Please set down only the lines between the line containing "brown dinner fork [298, 63]" and the end of the records, inclusive, exactly as they stand.

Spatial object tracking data
+ + +

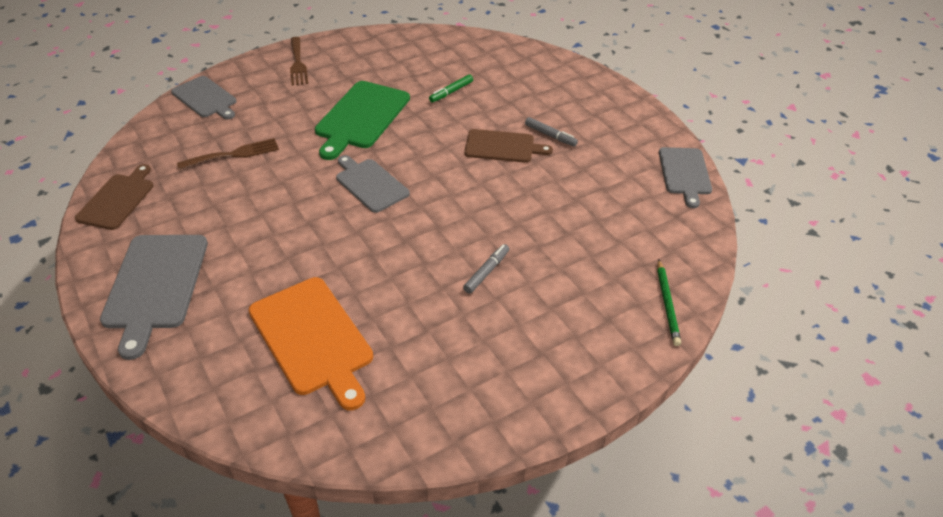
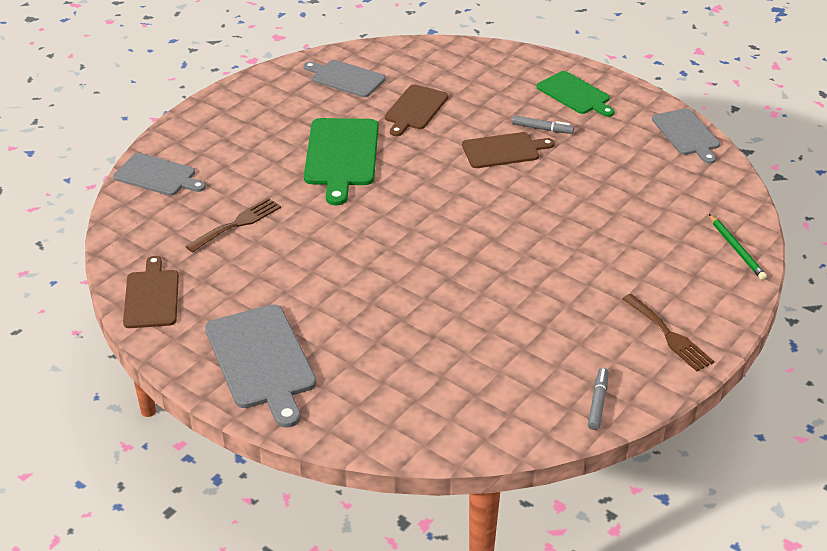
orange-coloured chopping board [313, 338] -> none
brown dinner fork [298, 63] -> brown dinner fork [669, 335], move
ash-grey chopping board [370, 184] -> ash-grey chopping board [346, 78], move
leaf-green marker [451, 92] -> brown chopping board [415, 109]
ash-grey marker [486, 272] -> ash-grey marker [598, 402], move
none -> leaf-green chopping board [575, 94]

+ + +

**EXERCISE RESULT:**
brown dinner fork [298, 63] -> brown dinner fork [669, 335], move
ash-grey chopping board [370, 184] -> ash-grey chopping board [346, 78], move
leaf-green marker [451, 92] -> brown chopping board [415, 109]
ash-grey marker [486, 272] -> ash-grey marker [598, 402], move
none -> leaf-green chopping board [575, 94]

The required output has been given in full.